*Task to complete*
From the data below, return only the lines from the one with "TFT3 pin CS: B12 -> B13" through the one with "SERVO3: MG996R -> SG90", exact and inclusive, with pictures left out.

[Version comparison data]
--------------------------------------------------

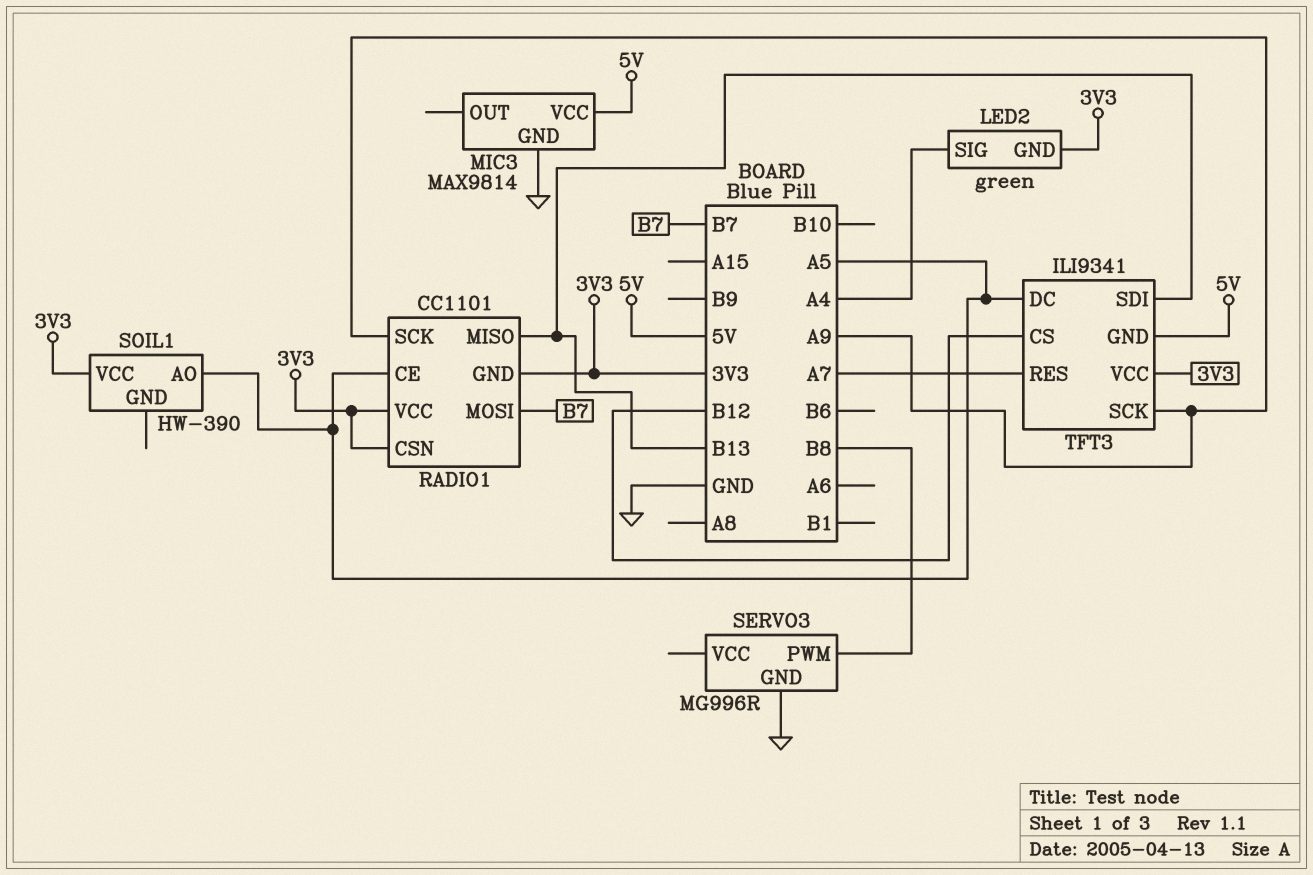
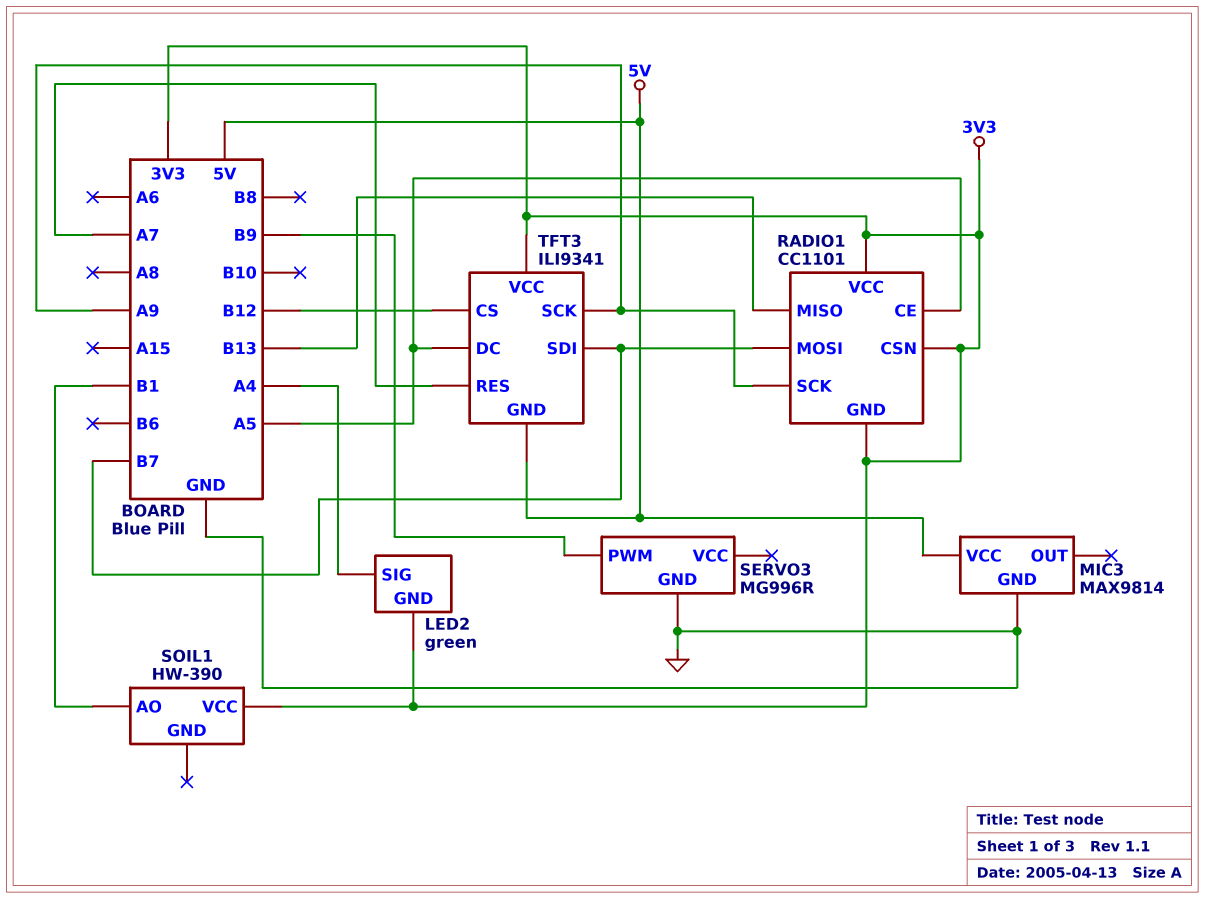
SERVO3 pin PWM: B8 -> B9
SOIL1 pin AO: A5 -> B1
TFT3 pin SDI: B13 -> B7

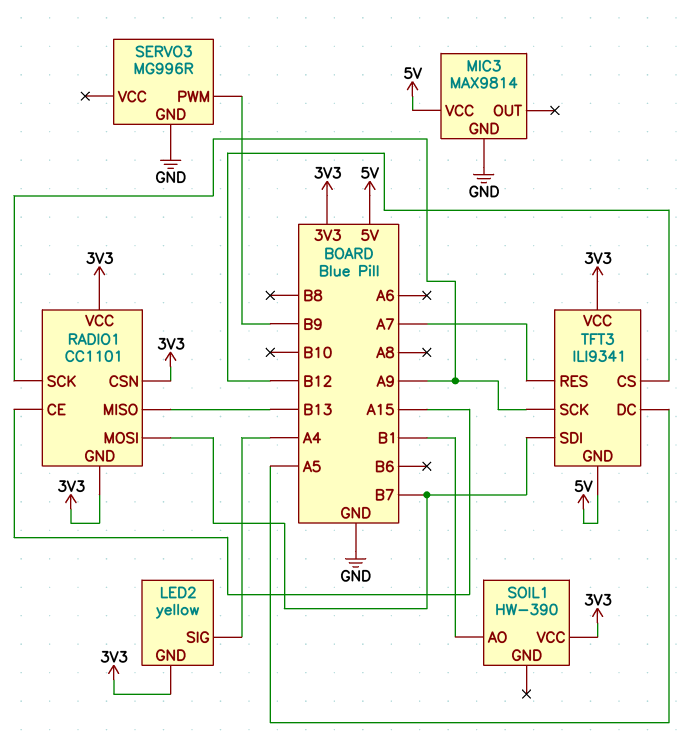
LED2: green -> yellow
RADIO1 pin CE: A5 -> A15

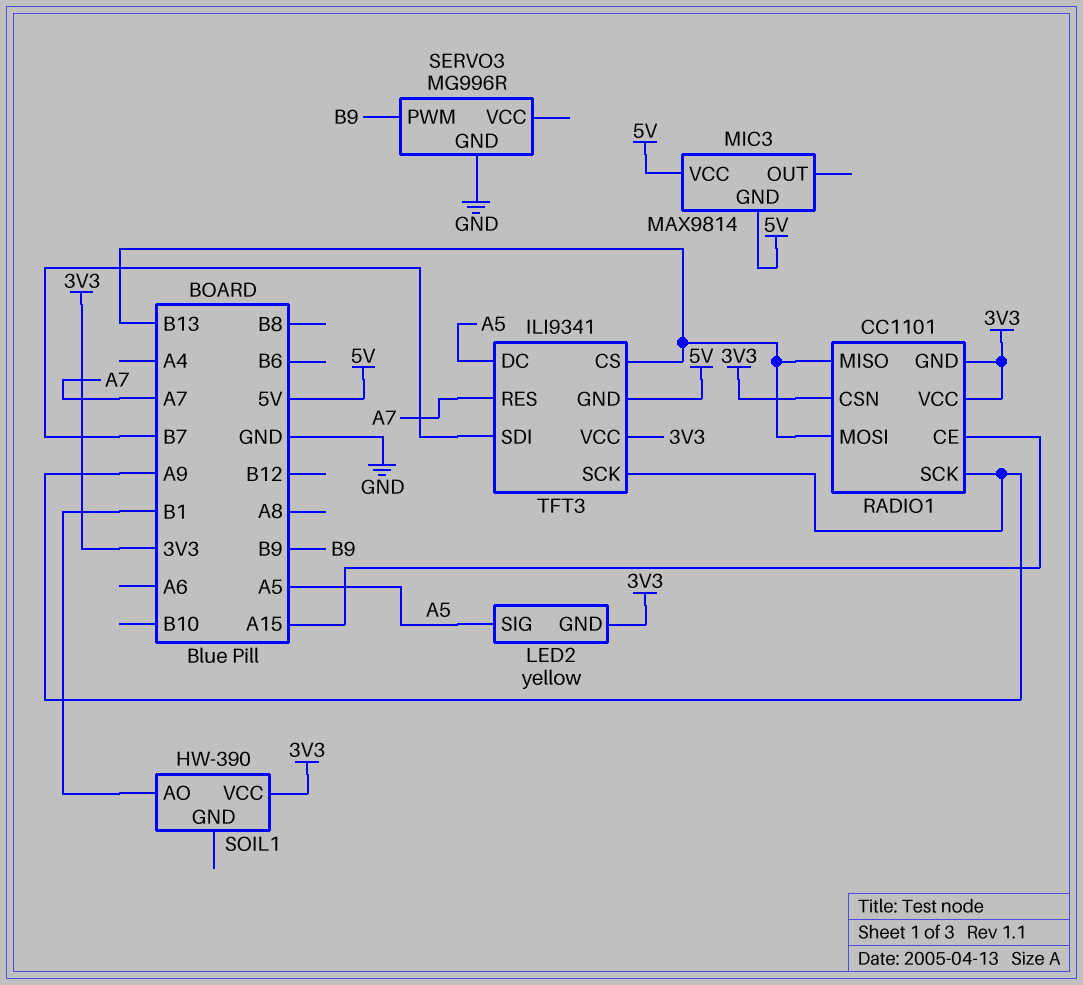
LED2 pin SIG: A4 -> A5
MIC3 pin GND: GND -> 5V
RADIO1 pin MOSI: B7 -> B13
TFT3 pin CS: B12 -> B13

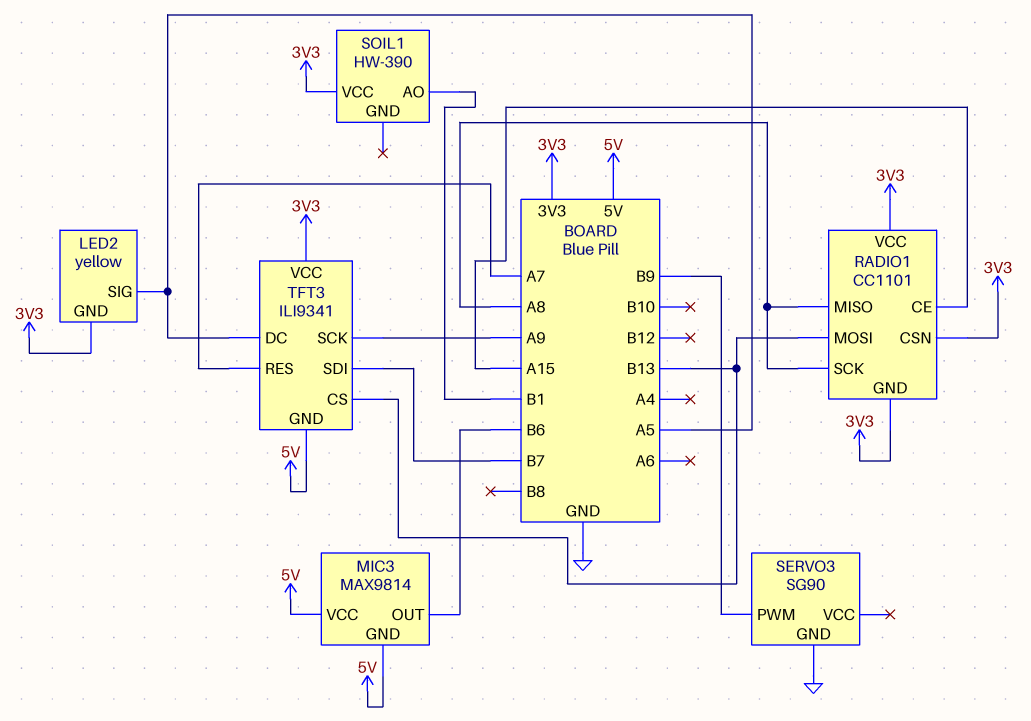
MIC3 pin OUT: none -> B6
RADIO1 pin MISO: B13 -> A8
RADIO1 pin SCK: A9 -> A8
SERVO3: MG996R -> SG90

--------------------------------------------------

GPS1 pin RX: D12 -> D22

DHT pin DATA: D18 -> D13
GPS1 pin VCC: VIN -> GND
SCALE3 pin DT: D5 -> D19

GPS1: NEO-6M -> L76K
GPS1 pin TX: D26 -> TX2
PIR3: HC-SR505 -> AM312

--------------------------------------------------

*Result of the exercise*
TFT3 pin CS: B12 -> B13

MIC3 pin OUT: none -> B6
RADIO1 pin MISO: B13 -> A8
RADIO1 pin SCK: A9 -> A8
SERVO3: MG996R -> SG90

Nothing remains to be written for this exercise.